- [RECORDS SHOWN]
************

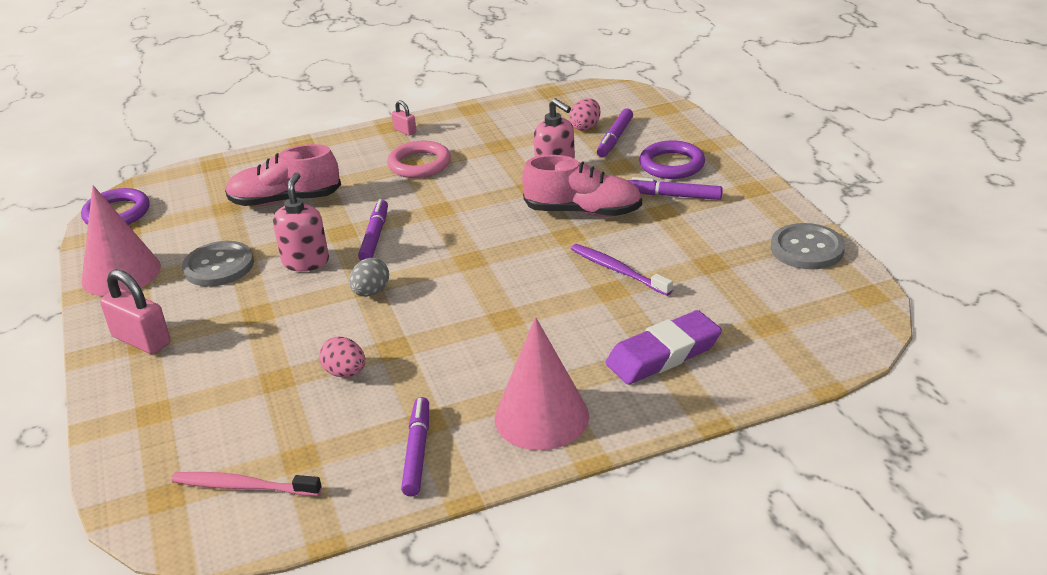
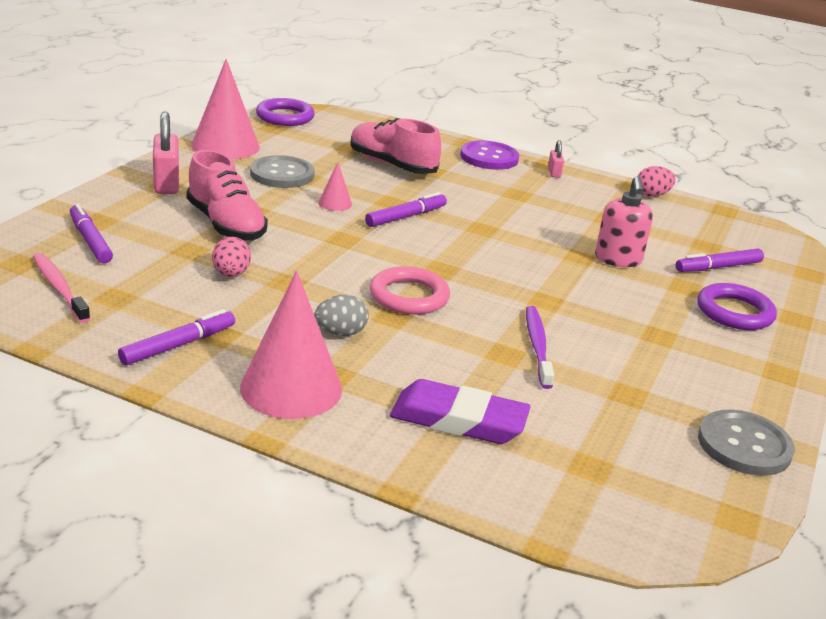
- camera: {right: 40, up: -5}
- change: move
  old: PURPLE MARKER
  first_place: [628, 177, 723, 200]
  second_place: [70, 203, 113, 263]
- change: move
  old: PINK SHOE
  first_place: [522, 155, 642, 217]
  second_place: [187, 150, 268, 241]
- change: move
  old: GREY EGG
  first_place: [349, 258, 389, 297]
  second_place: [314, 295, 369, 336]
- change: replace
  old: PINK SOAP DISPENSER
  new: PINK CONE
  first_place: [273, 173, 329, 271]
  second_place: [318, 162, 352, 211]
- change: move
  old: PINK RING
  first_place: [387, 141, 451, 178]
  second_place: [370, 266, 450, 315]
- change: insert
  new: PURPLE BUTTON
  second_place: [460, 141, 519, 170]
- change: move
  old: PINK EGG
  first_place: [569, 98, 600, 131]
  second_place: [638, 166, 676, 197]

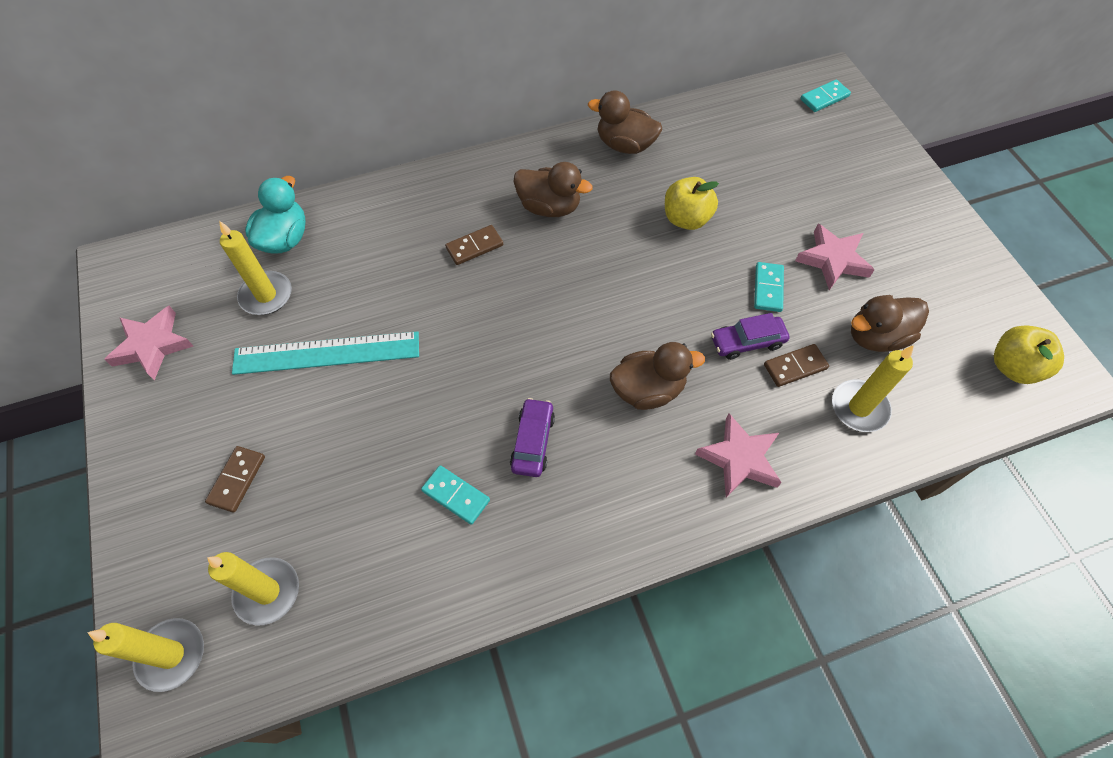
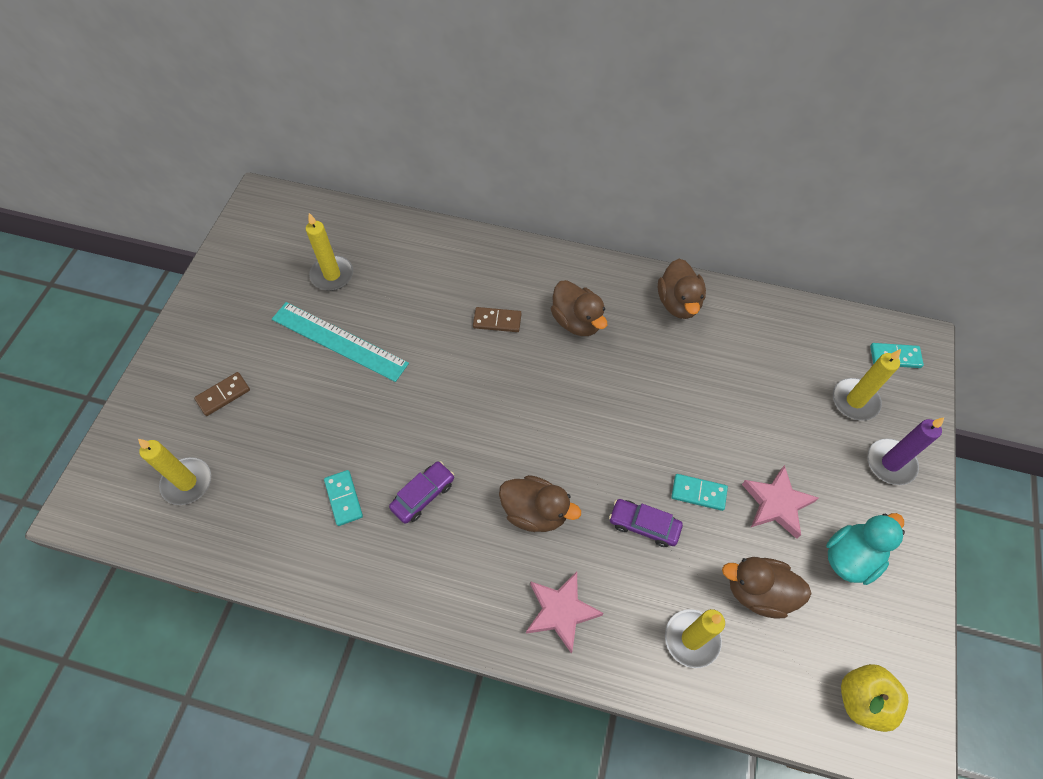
- camera: {right: 35, up: 0}
- change: rotate
  old: BROWN DUCK
  first_place: [588, 90, 662, 154]
  second_place: [658, 259, 706, 319]
  degrees: -150
- change: rotate
  old: TURQUOISE DOMINO
  first_place: [754, 262, 784, 312]
  second_place: [671, 474, 728, 511]
  degrees: 60
- change: move
  old: TURQUOISE DUCK
  first_place: [245, 176, 306, 254]
  second_place: [826, 513, 905, 585]
- change: move
  old: YELLOW CANDLE
  first_place: [87, 618, 204, 692]
  second_place: [833, 349, 901, 421]
- change: insert
  new: PURPLE CANDLE
  second_place: [867, 418, 944, 485]
- change: delete
  old: PINK STAR
  first_place: [104, 306, 193, 380]
- change: delete
  old: YELLOW APPLE
  first_place: [665, 177, 719, 230]
- change: delete
  old: BROWN DOMINO
  first_place: [764, 344, 829, 387]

************

- [ACTION ITEM] From the data above, return every line from the line that has "second_place: [70, 203, 113, 263]" up to and including the line that has "new: PINK CONE", exactly.

- [WRITTEN SOLUTION]
  second_place: [70, 203, 113, 263]
- change: move
  old: PINK SHOE
  first_place: [522, 155, 642, 217]
  second_place: [187, 150, 268, 241]
- change: move
  old: GREY EGG
  first_place: [349, 258, 389, 297]
  second_place: [314, 295, 369, 336]
- change: replace
  old: PINK SOAP DISPENSER
  new: PINK CONE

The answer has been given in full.